* [Requirement]: Exactly the lines from the one that holds "appeared,,,AquaDice,[59 183 103" to the end of the data below: retype these and nothing else.

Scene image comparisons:
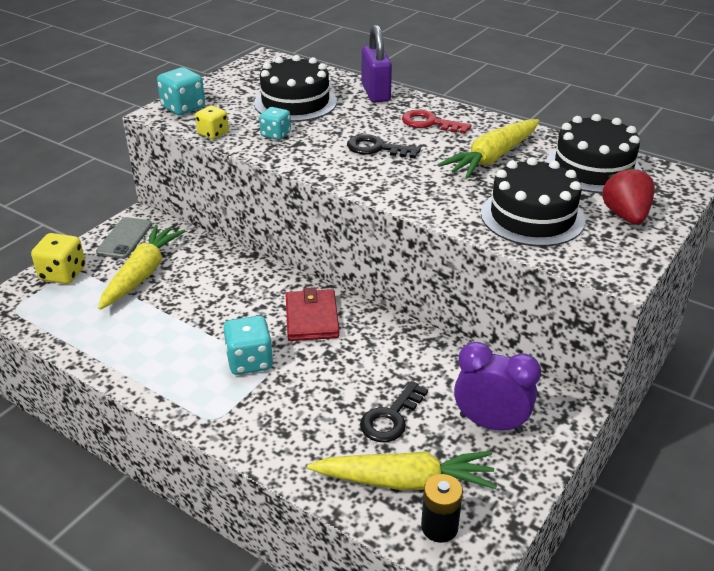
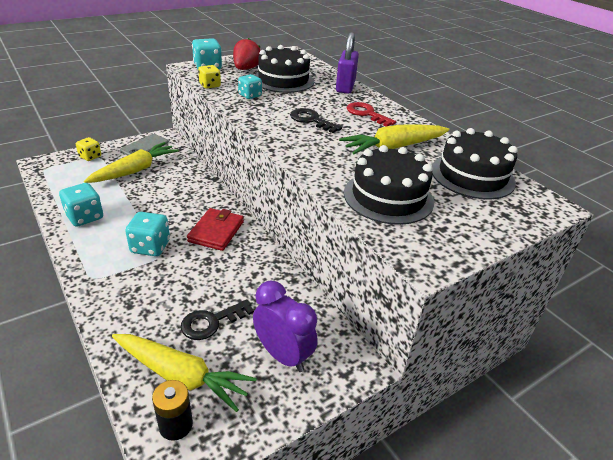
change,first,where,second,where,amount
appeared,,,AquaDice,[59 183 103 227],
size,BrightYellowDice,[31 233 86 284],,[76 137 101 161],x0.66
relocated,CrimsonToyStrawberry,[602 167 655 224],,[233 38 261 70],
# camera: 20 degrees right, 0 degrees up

* [Problem solution]:
appeared,,,AquaDice,[59 183 103 227],
size,BrightYellowDice,[31 233 86 284],,[76 137 101 161],x0.66
relocated,CrimsonToyStrawberry,[602 167 655 224],,[233 38 261 70],
# camera: 20 degrees right, 0 degrees up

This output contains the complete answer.